Segment Open
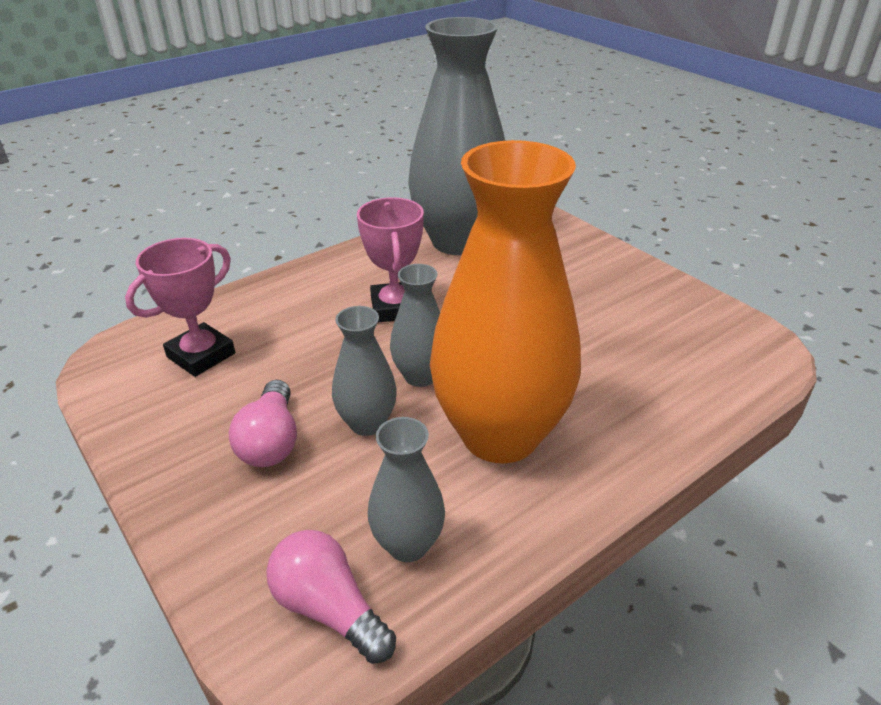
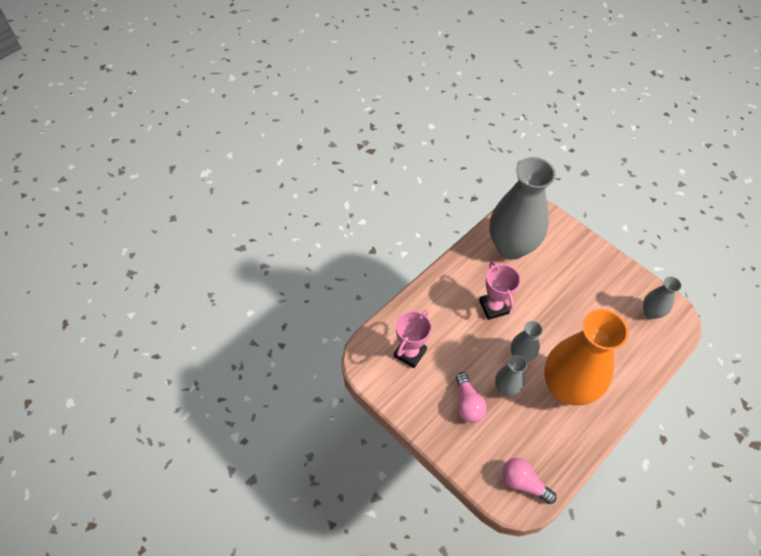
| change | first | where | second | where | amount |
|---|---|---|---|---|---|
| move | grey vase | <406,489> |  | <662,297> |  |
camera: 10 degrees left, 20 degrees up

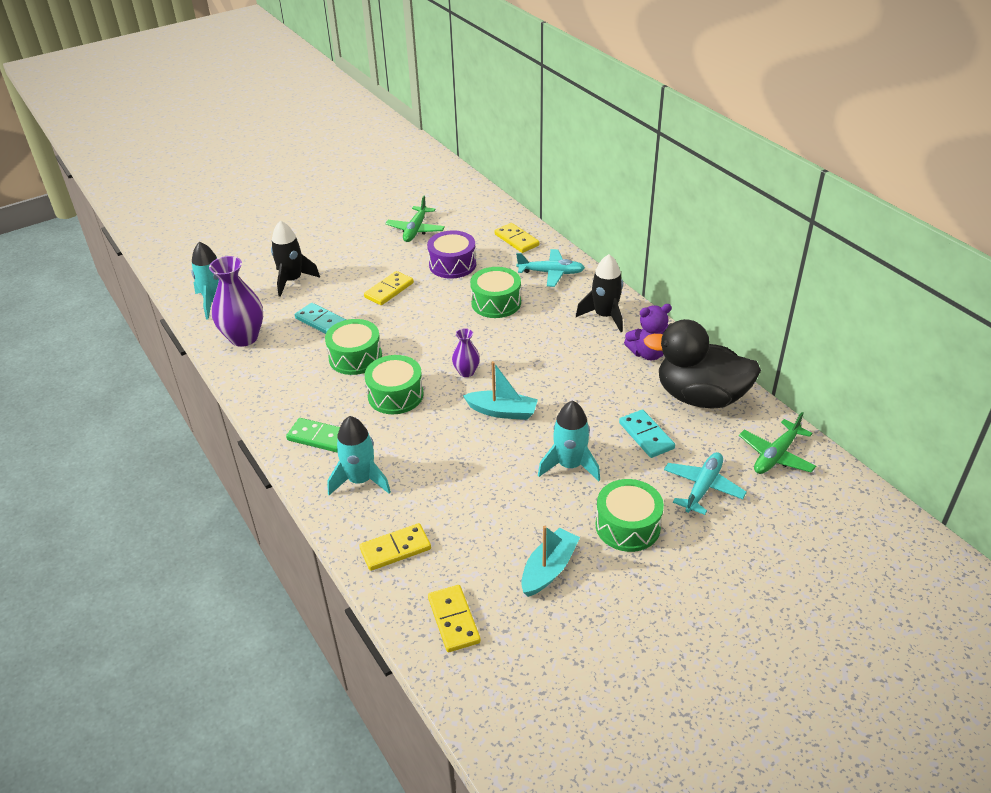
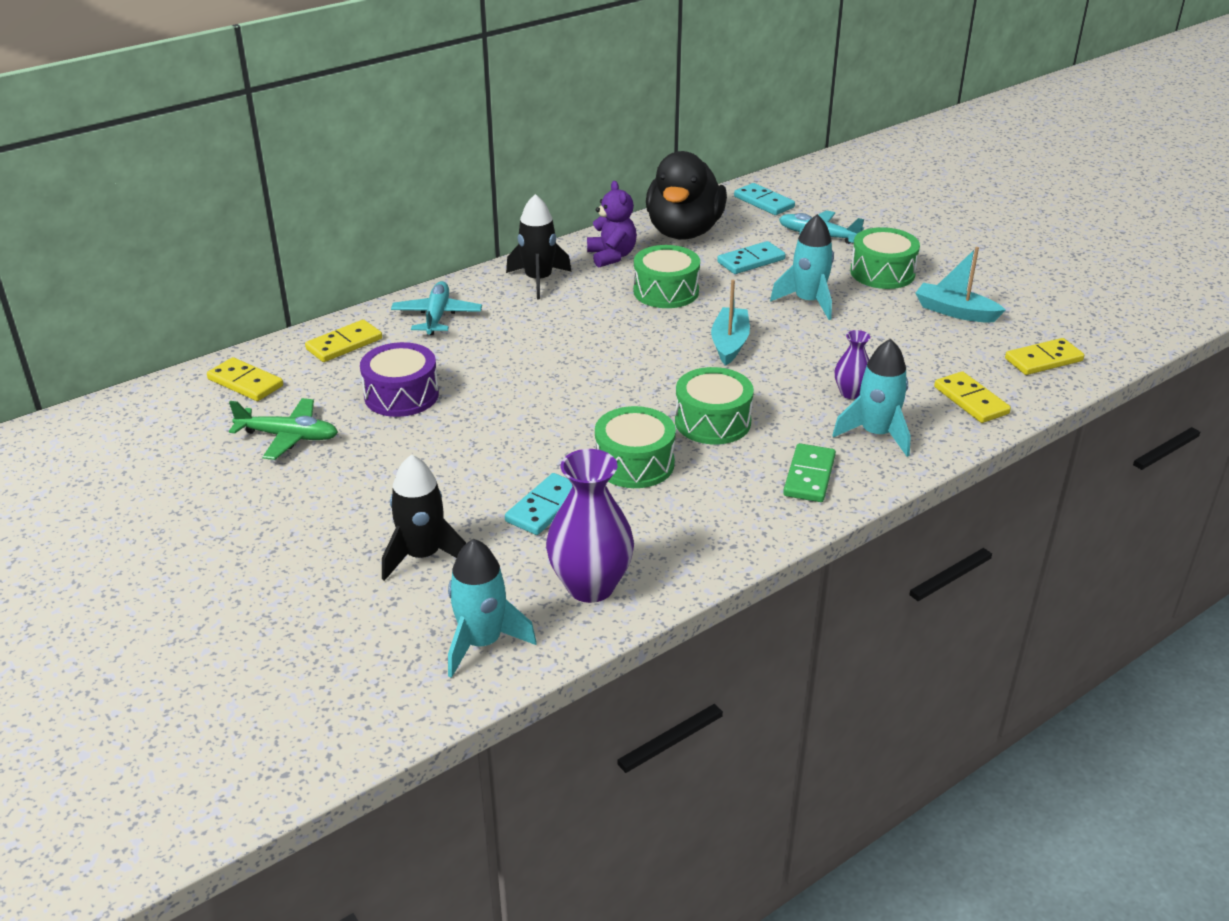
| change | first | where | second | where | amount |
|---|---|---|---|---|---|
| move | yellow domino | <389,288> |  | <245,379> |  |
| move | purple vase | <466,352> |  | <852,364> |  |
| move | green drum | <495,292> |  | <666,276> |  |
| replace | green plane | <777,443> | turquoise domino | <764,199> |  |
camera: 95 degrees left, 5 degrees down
Segment Closed
→ Work instructions
Transcribe exactly, with no pictures, the lines running from the first line of the material through the line holding "move | grey".

→ Written answer
| change | first | where | second | where | amount |
|---|---|---|---|---|---|
| move | grey vase | <406,489> |  | <662,297> |  |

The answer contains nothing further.